Exercise directions
Once the line containing "green brick A4:C4" is found, copy that line and all remaining lines of the records exactly, including the last one, and add nothing.

Object state comparisons:
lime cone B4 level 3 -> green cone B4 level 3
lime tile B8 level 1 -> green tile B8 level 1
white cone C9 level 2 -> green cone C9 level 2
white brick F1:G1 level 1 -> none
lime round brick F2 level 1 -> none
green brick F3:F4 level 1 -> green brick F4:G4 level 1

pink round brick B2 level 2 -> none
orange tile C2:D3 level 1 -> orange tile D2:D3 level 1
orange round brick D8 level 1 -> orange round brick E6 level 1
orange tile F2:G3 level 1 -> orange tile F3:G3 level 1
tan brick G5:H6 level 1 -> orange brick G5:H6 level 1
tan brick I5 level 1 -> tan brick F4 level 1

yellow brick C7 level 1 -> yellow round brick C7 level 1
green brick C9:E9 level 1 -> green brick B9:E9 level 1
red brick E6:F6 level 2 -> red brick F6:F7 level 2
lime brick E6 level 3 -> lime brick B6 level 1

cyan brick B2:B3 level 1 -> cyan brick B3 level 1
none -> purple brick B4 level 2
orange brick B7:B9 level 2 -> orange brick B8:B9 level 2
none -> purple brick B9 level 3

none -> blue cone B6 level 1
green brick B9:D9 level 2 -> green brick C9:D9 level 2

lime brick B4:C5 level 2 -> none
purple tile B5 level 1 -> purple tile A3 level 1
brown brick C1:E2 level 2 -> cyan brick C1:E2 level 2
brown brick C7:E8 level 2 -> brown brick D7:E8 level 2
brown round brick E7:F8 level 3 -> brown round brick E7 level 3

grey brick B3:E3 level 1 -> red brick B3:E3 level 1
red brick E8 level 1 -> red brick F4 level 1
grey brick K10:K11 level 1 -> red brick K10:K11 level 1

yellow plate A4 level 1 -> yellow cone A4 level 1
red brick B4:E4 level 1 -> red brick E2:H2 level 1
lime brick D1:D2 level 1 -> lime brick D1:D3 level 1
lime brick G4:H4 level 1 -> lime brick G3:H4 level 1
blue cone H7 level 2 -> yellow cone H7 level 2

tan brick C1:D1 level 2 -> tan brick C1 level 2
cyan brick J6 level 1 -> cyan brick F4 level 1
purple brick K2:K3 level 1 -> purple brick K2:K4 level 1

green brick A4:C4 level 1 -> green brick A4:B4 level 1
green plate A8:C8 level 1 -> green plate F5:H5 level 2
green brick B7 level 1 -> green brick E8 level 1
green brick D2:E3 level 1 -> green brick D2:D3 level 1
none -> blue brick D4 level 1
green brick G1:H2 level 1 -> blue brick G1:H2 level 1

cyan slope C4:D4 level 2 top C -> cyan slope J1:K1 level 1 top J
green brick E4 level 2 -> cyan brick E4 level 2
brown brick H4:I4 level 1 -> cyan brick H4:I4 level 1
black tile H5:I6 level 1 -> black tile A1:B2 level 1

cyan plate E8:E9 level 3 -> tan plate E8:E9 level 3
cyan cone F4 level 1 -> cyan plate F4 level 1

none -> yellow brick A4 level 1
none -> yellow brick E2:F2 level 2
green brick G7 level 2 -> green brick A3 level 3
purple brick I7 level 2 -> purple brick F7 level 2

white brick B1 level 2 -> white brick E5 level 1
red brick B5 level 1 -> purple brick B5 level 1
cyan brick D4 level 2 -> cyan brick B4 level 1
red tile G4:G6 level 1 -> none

Solution for this task
green brick A4:C4 level 1 -> green brick A4:B4 level 1
green plate A8:C8 level 1 -> green plate F5:H5 level 2
green brick B7 level 1 -> green brick E8 level 1
green brick D2:E3 level 1 -> green brick D2:D3 level 1
none -> blue brick D4 level 1
green brick G1:H2 level 1 -> blue brick G1:H2 level 1

cyan slope C4:D4 level 2 top C -> cyan slope J1:K1 level 1 top J
green brick E4 level 2 -> cyan brick E4 level 2
brown brick H4:I4 level 1 -> cyan brick H4:I4 level 1
black tile H5:I6 level 1 -> black tile A1:B2 level 1

cyan plate E8:E9 level 3 -> tan plate E8:E9 level 3
cyan cone F4 level 1 -> cyan plate F4 level 1

none -> yellow brick A4 level 1
none -> yellow brick E2:F2 level 2
green brick G7 level 2 -> green brick A3 level 3
purple brick I7 level 2 -> purple brick F7 level 2

white brick B1 level 2 -> white brick E5 level 1
red brick B5 level 1 -> purple brick B5 level 1
cyan brick D4 level 2 -> cyan brick B4 level 1
red tile G4:G6 level 1 -> none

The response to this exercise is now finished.